§ **WHAT YOU NEED TO DO**: Reproduce the records in full. Alter nothing.
[MATERIAL PROVIDED Boundary: Start]
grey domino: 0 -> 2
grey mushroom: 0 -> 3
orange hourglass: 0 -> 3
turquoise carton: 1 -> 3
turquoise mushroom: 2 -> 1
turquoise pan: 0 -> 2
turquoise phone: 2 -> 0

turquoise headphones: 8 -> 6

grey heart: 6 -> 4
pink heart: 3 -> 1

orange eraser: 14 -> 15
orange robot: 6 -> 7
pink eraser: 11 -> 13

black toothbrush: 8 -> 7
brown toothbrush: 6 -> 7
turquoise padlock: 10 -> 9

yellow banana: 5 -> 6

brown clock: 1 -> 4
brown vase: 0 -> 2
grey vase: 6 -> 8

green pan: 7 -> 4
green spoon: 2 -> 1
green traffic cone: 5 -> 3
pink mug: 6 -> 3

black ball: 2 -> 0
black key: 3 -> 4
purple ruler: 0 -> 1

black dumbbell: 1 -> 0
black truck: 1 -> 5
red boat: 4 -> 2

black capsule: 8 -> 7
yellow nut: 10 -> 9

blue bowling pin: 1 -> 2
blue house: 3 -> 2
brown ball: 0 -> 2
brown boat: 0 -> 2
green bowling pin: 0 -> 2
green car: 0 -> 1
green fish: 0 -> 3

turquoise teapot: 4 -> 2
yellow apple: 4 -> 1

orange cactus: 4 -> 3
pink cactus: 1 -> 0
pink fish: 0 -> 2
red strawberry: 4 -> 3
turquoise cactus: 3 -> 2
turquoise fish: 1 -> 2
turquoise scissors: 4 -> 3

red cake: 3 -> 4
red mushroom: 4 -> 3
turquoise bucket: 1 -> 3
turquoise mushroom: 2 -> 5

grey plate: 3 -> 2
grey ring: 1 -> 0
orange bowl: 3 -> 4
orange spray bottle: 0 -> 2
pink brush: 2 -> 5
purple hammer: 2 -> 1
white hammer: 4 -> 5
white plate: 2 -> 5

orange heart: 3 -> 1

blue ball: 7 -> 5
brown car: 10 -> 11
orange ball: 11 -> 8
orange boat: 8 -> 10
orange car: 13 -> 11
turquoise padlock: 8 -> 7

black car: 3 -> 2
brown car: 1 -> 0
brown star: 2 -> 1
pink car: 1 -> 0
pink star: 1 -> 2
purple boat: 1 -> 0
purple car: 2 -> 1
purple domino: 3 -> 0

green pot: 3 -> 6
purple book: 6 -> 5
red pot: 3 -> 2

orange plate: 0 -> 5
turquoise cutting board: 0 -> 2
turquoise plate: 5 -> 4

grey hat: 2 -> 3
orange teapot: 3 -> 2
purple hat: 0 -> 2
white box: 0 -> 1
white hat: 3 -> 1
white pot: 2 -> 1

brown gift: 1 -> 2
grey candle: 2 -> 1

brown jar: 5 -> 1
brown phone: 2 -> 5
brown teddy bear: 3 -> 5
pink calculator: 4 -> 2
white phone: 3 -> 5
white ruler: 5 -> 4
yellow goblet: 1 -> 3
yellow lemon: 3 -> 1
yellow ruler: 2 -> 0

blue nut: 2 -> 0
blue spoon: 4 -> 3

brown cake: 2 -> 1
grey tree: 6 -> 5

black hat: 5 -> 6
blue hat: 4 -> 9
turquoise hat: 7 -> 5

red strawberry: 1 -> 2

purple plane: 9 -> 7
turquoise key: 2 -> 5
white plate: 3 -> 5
[MATERIAL PROVIDED Boundary: End]
§ **TASK SOLUTION**:
grey domino: 0 -> 2
grey mushroom: 0 -> 3
orange hourglass: 0 -> 3
turquoise carton: 1 -> 3
turquoise mushroom: 2 -> 1
turquoise pan: 0 -> 2
turquoise phone: 2 -> 0

turquoise headphones: 8 -> 6

grey heart: 6 -> 4
pink heart: 3 -> 1

orange eraser: 14 -> 15
orange robot: 6 -> 7
pink eraser: 11 -> 13

black toothbrush: 8 -> 7
brown toothbrush: 6 -> 7
turquoise padlock: 10 -> 9

yellow banana: 5 -> 6

brown clock: 1 -> 4
brown vase: 0 -> 2
grey vase: 6 -> 8

green pan: 7 -> 4
green spoon: 2 -> 1
green traffic cone: 5 -> 3
pink mug: 6 -> 3

black ball: 2 -> 0
black key: 3 -> 4
purple ruler: 0 -> 1

black dumbbell: 1 -> 0
black truck: 1 -> 5
red boat: 4 -> 2

black capsule: 8 -> 7
yellow nut: 10 -> 9

blue bowling pin: 1 -> 2
blue house: 3 -> 2
brown ball: 0 -> 2
brown boat: 0 -> 2
green bowling pin: 0 -> 2
green car: 0 -> 1
green fish: 0 -> 3

turquoise teapot: 4 -> 2
yellow apple: 4 -> 1

orange cactus: 4 -> 3
pink cactus: 1 -> 0
pink fish: 0 -> 2
red strawberry: 4 -> 3
turquoise cactus: 3 -> 2
turquoise fish: 1 -> 2
turquoise scissors: 4 -> 3

red cake: 3 -> 4
red mushroom: 4 -> 3
turquoise bucket: 1 -> 3
turquoise mushroom: 2 -> 5

grey plate: 3 -> 2
grey ring: 1 -> 0
orange bowl: 3 -> 4
orange spray bottle: 0 -> 2
pink brush: 2 -> 5
purple hammer: 2 -> 1
white hammer: 4 -> 5
white plate: 2 -> 5

orange heart: 3 -> 1

blue ball: 7 -> 5
brown car: 10 -> 11
orange ball: 11 -> 8
orange boat: 8 -> 10
orange car: 13 -> 11
turquoise padlock: 8 -> 7

black car: 3 -> 2
brown car: 1 -> 0
brown star: 2 -> 1
pink car: 1 -> 0
pink star: 1 -> 2
purple boat: 1 -> 0
purple car: 2 -> 1
purple domino: 3 -> 0

green pot: 3 -> 6
purple book: 6 -> 5
red pot: 3 -> 2

orange plate: 0 -> 5
turquoise cutting board: 0 -> 2
turquoise plate: 5 -> 4

grey hat: 2 -> 3
orange teapot: 3 -> 2
purple hat: 0 -> 2
white box: 0 -> 1
white hat: 3 -> 1
white pot: 2 -> 1

brown gift: 1 -> 2
grey candle: 2 -> 1

brown jar: 5 -> 1
brown phone: 2 -> 5
brown teddy bear: 3 -> 5
pink calculator: 4 -> 2
white phone: 3 -> 5
white ruler: 5 -> 4
yellow goblet: 1 -> 3
yellow lemon: 3 -> 1
yellow ruler: 2 -> 0

blue nut: 2 -> 0
blue spoon: 4 -> 3

brown cake: 2 -> 1
grey tree: 6 -> 5

black hat: 5 -> 6
blue hat: 4 -> 9
turquoise hat: 7 -> 5

red strawberry: 1 -> 2

purple plane: 9 -> 7
turquoise key: 2 -> 5
white plate: 3 -> 5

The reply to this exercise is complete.